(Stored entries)
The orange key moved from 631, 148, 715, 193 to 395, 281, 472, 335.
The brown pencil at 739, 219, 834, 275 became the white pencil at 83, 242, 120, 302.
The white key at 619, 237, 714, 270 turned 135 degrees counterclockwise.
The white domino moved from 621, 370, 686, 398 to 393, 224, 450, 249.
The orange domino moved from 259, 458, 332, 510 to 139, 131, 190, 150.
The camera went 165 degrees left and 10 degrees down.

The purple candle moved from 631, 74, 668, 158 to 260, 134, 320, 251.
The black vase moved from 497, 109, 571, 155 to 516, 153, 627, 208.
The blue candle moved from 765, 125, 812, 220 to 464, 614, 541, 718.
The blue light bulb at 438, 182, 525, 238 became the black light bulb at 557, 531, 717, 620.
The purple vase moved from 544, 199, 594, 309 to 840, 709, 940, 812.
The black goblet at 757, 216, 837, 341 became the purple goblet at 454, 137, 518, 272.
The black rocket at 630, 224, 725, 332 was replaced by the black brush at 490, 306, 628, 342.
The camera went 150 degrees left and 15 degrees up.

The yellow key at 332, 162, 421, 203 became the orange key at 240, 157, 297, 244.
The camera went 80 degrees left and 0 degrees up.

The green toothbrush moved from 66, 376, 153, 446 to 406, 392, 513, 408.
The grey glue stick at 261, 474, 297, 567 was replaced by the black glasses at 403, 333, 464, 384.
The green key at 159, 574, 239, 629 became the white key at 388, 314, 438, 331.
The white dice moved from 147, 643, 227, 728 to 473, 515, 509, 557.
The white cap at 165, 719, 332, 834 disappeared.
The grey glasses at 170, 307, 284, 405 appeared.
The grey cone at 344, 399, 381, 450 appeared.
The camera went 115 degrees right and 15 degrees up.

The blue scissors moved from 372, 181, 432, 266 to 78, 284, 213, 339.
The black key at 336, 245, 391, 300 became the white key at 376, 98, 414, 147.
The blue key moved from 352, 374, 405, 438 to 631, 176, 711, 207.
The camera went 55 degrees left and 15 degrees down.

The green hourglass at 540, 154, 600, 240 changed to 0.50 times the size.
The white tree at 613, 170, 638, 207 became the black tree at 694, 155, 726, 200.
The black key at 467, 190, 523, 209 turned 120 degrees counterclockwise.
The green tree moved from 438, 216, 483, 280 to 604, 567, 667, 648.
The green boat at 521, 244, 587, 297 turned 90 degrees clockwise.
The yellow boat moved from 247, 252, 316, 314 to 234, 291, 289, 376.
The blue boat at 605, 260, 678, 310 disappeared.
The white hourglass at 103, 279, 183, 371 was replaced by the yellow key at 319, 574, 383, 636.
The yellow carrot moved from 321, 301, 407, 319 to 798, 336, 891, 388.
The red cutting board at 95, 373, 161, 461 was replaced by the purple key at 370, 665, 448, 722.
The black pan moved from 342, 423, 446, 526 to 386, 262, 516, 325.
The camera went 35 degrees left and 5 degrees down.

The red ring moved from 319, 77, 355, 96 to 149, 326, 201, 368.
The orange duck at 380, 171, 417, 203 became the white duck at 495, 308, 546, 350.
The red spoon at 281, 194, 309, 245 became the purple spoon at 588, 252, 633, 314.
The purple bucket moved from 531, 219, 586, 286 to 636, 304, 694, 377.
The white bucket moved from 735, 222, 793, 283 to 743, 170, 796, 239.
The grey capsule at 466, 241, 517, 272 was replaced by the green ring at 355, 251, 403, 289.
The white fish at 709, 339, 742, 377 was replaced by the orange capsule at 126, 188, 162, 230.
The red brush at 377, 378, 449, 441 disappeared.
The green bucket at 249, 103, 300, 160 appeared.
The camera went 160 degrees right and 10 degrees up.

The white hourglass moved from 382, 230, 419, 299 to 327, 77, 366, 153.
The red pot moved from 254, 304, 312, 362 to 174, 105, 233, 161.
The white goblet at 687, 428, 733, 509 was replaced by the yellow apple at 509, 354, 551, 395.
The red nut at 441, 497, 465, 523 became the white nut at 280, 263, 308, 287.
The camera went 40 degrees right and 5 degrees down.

* **Work item**
The stretch of entries above that starts with the line containing "The white domino" and goes on through the line containing "The orange domino" is to be transcribed exactly, and no other line is to be transcribed.

* **Expected output**
The white domino moved from 621, 370, 686, 398 to 393, 224, 450, 249.
The orange domino moved from 259, 458, 332, 510 to 139, 131, 190, 150.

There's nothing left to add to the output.